Dataset extract: Begin

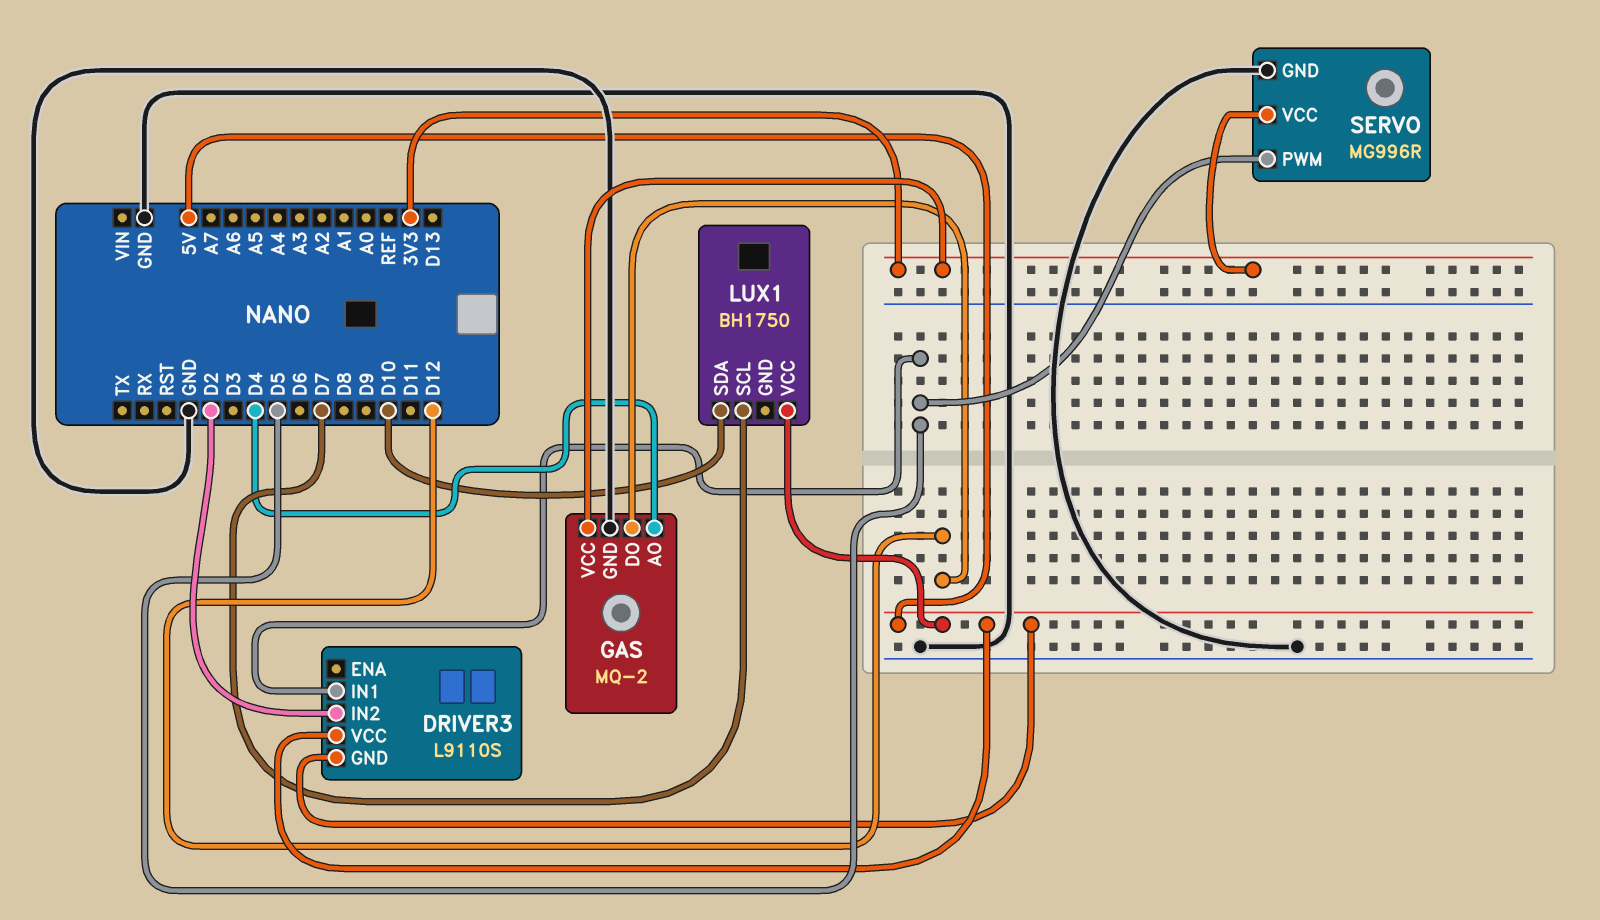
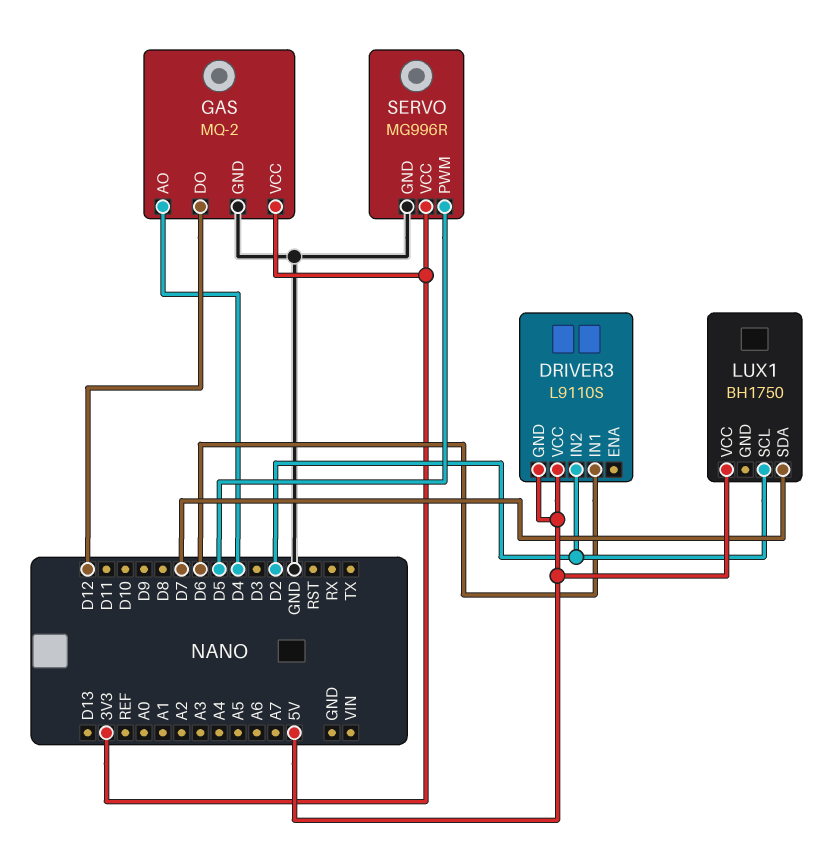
DRIVER3 pin IN1: D5 -> D6
LUX1 pin SCL: D7 -> D2
LUX1 pin SDA: D10 -> D7

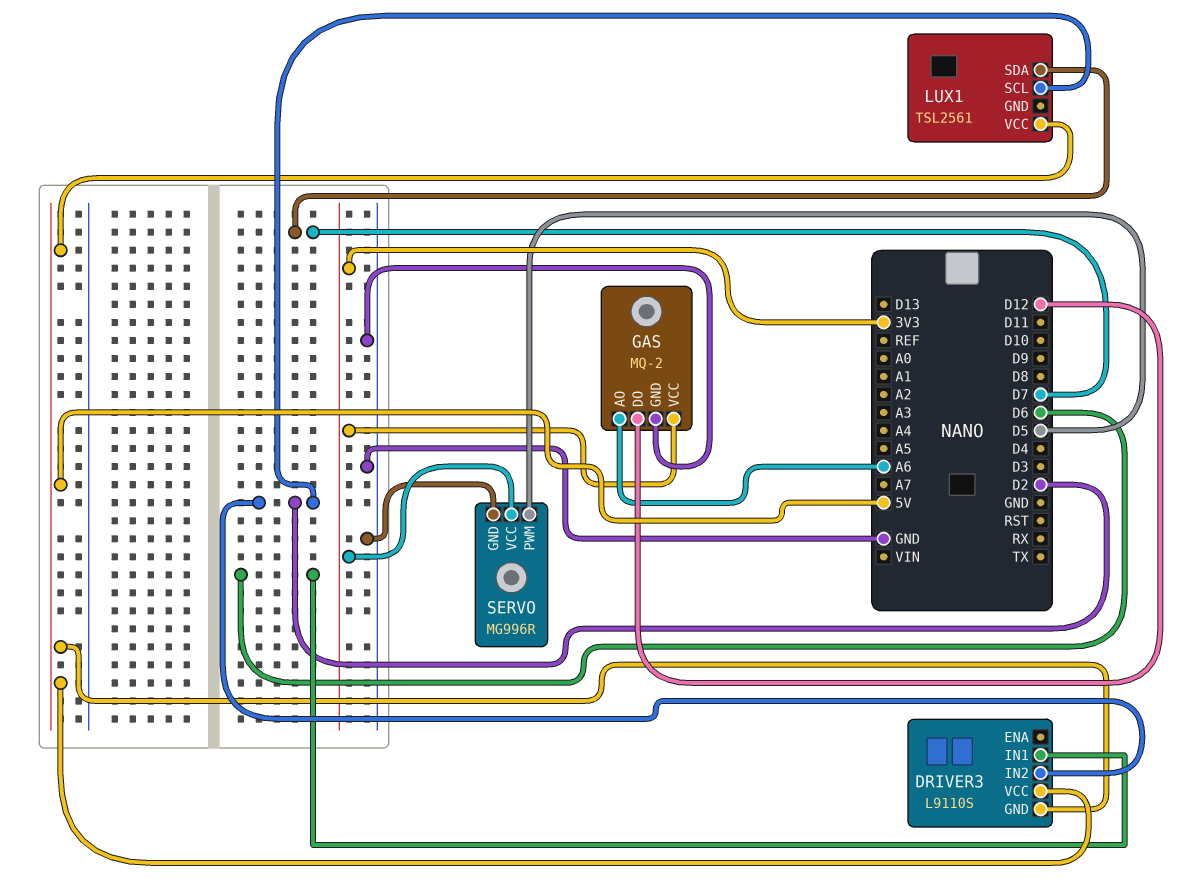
GAS pin AO: D4 -> A6
LUX1: BH1750 -> TSL2561

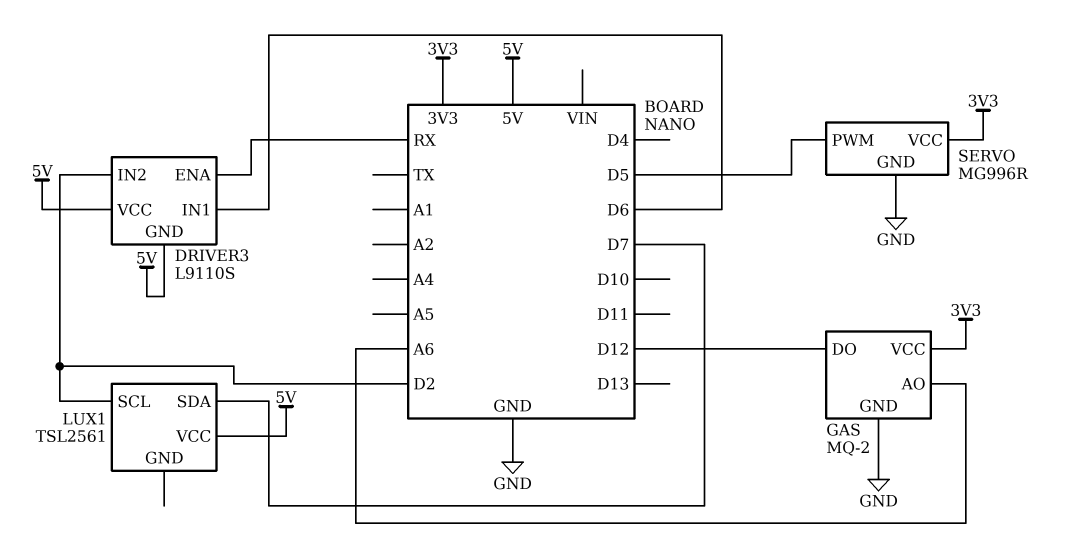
DRIVER3 pin ENA: none -> RX

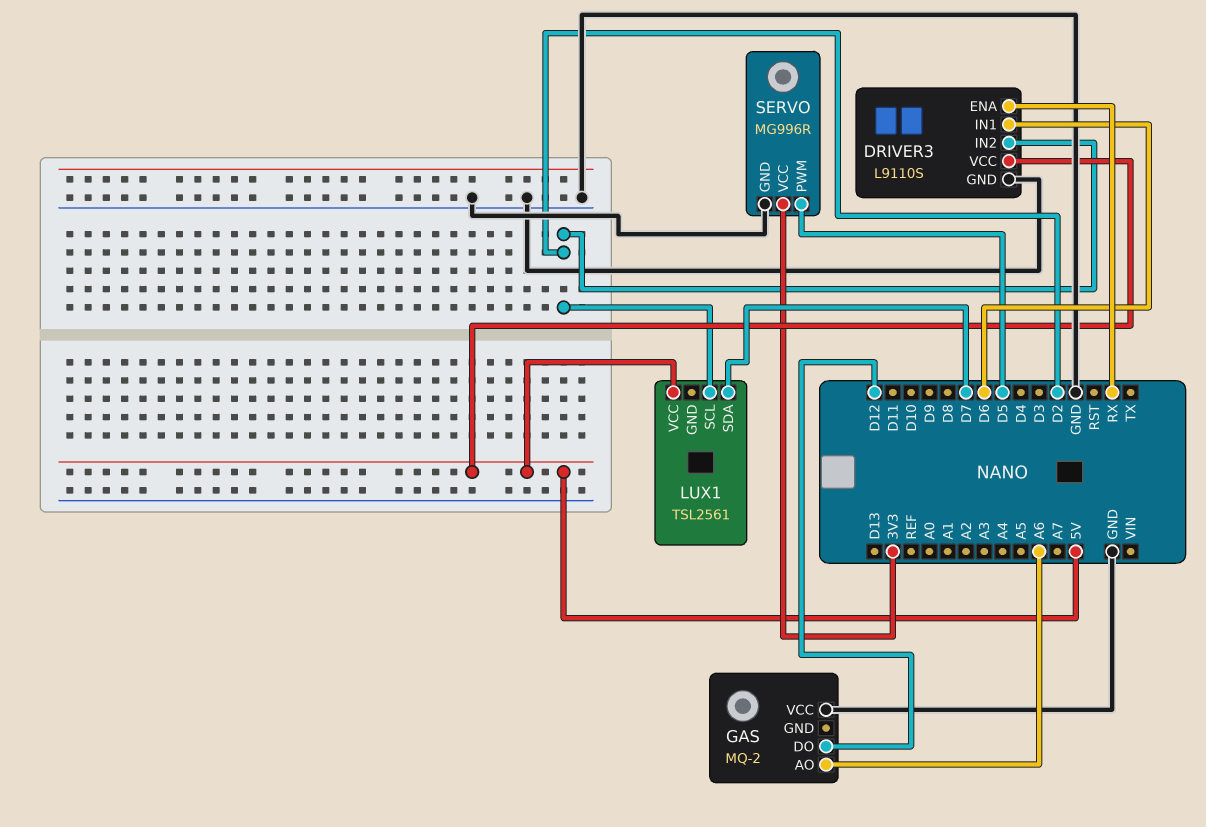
DRIVER3 pin GND: 5V -> GND
GAS pin GND: GND -> none
GAS pin VCC: 3V3 -> GND

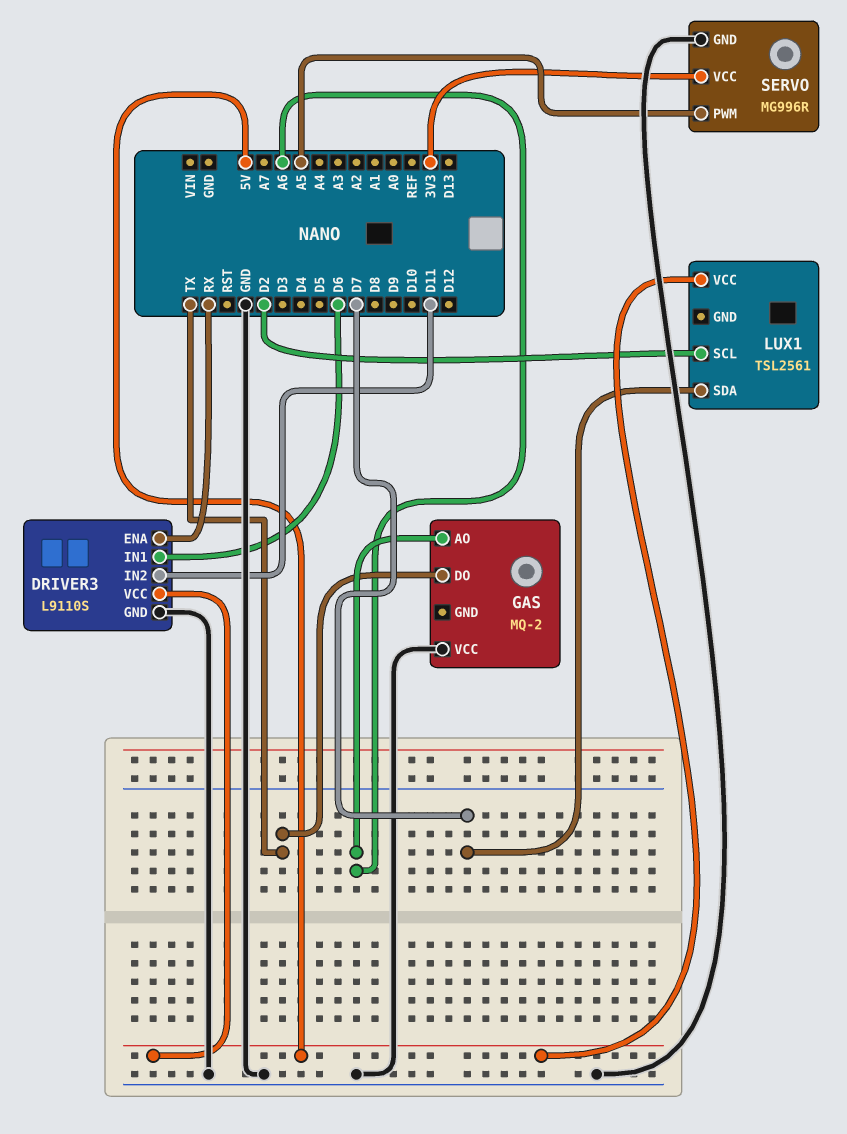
DRIVER3 pin IN2: D2 -> D11
GAS pin DO: D12 -> TX
SERVO pin PWM: D5 -> A5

Dataset extract: End

- **Exercise details**:
Take the lines from the one that contains "LUX1 pin SDA: D10 -> D7" through the last line of the material above and reproduce them exactly, leaving out any pictures.

- **Answer to this task**:
LUX1 pin SDA: D10 -> D7

GAS pin AO: D4 -> A6
LUX1: BH1750 -> TSL2561

DRIVER3 pin ENA: none -> RX

DRIVER3 pin GND: 5V -> GND
GAS pin GND: GND -> none
GAS pin VCC: 3V3 -> GND

DRIVER3 pin IN2: D2 -> D11
GAS pin DO: D12 -> TX
SERVO pin PWM: D5 -> A5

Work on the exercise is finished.